== Segment start ==
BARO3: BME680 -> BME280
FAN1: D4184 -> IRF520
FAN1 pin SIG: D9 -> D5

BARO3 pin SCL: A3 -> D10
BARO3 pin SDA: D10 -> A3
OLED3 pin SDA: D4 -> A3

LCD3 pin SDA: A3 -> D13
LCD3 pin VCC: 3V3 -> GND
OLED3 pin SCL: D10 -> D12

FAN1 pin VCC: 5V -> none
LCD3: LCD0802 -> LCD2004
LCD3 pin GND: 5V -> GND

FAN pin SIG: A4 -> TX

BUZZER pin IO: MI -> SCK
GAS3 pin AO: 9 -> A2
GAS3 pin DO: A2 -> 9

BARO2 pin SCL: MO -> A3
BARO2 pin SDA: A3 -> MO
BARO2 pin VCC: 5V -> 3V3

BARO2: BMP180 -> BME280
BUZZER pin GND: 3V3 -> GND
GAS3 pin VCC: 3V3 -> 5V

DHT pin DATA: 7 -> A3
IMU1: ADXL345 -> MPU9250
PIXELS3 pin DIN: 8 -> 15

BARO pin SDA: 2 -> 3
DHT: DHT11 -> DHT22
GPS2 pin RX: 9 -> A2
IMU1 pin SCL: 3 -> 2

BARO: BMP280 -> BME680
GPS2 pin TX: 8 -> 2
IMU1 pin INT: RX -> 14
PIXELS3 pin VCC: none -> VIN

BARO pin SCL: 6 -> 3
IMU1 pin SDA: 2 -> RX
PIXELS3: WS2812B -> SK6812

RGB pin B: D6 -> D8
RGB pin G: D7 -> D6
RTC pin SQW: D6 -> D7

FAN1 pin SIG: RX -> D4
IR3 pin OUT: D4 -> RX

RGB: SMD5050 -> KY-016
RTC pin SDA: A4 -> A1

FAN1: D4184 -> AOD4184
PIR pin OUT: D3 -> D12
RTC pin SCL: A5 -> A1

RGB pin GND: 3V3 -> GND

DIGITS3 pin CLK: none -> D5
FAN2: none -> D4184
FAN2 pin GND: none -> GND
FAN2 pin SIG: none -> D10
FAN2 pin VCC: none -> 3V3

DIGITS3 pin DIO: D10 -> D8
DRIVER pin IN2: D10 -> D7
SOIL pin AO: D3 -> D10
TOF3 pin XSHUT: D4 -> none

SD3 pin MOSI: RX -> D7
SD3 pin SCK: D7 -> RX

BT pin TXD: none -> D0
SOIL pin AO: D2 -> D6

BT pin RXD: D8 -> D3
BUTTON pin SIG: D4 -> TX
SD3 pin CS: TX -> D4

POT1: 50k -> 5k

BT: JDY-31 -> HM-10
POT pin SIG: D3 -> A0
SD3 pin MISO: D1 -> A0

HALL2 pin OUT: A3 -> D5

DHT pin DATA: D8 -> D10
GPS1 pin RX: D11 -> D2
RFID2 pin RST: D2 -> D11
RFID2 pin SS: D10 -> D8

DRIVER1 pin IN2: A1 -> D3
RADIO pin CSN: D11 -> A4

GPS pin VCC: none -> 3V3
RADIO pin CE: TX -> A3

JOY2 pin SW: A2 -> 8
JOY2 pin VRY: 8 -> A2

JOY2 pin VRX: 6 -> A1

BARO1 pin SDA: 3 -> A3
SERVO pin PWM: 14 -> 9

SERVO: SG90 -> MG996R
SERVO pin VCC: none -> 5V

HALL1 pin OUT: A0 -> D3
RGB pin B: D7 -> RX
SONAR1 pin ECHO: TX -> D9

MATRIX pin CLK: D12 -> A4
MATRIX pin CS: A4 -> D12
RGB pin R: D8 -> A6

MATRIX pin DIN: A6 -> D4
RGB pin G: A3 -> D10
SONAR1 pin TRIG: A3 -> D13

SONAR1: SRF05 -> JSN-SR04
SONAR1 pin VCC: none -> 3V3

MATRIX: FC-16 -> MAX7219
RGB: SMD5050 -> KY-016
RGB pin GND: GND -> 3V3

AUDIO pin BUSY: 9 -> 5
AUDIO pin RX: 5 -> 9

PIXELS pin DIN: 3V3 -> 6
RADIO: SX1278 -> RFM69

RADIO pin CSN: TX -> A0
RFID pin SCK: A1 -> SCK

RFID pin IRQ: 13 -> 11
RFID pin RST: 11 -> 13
== Segment end ==
Repeat the data in full, exactly as supplied.

* [SOLUTION TO THE PROBLEM]:
BARO3: BME680 -> BME280
FAN1: D4184 -> IRF520
FAN1 pin SIG: D9 -> D5

BARO3 pin SCL: A3 -> D10
BARO3 pin SDA: D10 -> A3
OLED3 pin SDA: D4 -> A3

LCD3 pin SDA: A3 -> D13
LCD3 pin VCC: 3V3 -> GND
OLED3 pin SCL: D10 -> D12

FAN1 pin VCC: 5V -> none
LCD3: LCD0802 -> LCD2004
LCD3 pin GND: 5V -> GND

FAN pin SIG: A4 -> TX

BUZZER pin IO: MI -> SCK
GAS3 pin AO: 9 -> A2
GAS3 pin DO: A2 -> 9

BARO2 pin SCL: MO -> A3
BARO2 pin SDA: A3 -> MO
BARO2 pin VCC: 5V -> 3V3

BARO2: BMP180 -> BME280
BUZZER pin GND: 3V3 -> GND
GAS3 pin VCC: 3V3 -> 5V

DHT pin DATA: 7 -> A3
IMU1: ADXL345 -> MPU9250
PIXELS3 pin DIN: 8 -> 15

BARO pin SDA: 2 -> 3
DHT: DHT11 -> DHT22
GPS2 pin RX: 9 -> A2
IMU1 pin SCL: 3 -> 2

BARO: BMP280 -> BME680
GPS2 pin TX: 8 -> 2
IMU1 pin INT: RX -> 14
PIXELS3 pin VCC: none -> VIN

BARO pin SCL: 6 -> 3
IMU1 pin SDA: 2 -> RX
PIXELS3: WS2812B -> SK6812

RGB pin B: D6 -> D8
RGB pin G: D7 -> D6
RTC pin SQW: D6 -> D7

FAN1 pin SIG: RX -> D4
IR3 pin OUT: D4 -> RX

RGB: SMD5050 -> KY-016
RTC pin SDA: A4 -> A1

FAN1: D4184 -> AOD4184
PIR pin OUT: D3 -> D12
RTC pin SCL: A5 -> A1

RGB pin GND: 3V3 -> GND

DIGITS3 pin CLK: none -> D5
FAN2: none -> D4184
FAN2 pin GND: none -> GND
FAN2 pin SIG: none -> D10
FAN2 pin VCC: none -> 3V3

DIGITS3 pin DIO: D10 -> D8
DRIVER pin IN2: D10 -> D7
SOIL pin AO: D3 -> D10
TOF3 pin XSHUT: D4 -> none

SD3 pin MOSI: RX -> D7
SD3 pin SCK: D7 -> RX

BT pin TXD: none -> D0
SOIL pin AO: D2 -> D6

BT pin RXD: D8 -> D3
BUTTON pin SIG: D4 -> TX
SD3 pin CS: TX -> D4

POT1: 50k -> 5k

BT: JDY-31 -> HM-10
POT pin SIG: D3 -> A0
SD3 pin MISO: D1 -> A0

HALL2 pin OUT: A3 -> D5

DHT pin DATA: D8 -> D10
GPS1 pin RX: D11 -> D2
RFID2 pin RST: D2 -> D11
RFID2 pin SS: D10 -> D8

DRIVER1 pin IN2: A1 -> D3
RADIO pin CSN: D11 -> A4

GPS pin VCC: none -> 3V3
RADIO pin CE: TX -> A3

JOY2 pin SW: A2 -> 8
JOY2 pin VRY: 8 -> A2

JOY2 pin VRX: 6 -> A1

BARO1 pin SDA: 3 -> A3
SERVO pin PWM: 14 -> 9

SERVO: SG90 -> MG996R
SERVO pin VCC: none -> 5V

HALL1 pin OUT: A0 -> D3
RGB pin B: D7 -> RX
SONAR1 pin ECHO: TX -> D9

MATRIX pin CLK: D12 -> A4
MATRIX pin CS: A4 -> D12
RGB pin R: D8 -> A6

MATRIX pin DIN: A6 -> D4
RGB pin G: A3 -> D10
SONAR1 pin TRIG: A3 -> D13

SONAR1: SRF05 -> JSN-SR04
SONAR1 pin VCC: none -> 3V3

MATRIX: FC-16 -> MAX7219
RGB: SMD5050 -> KY-016
RGB pin GND: GND -> 3V3

AUDIO pin BUSY: 9 -> 5
AUDIO pin RX: 5 -> 9

PIXELS pin DIN: 3V3 -> 6
RADIO: SX1278 -> RFM69

RADIO pin CSN: TX -> A0
RFID pin SCK: A1 -> SCK

RFID pin IRQ: 13 -> 11
RFID pin RST: 11 -> 13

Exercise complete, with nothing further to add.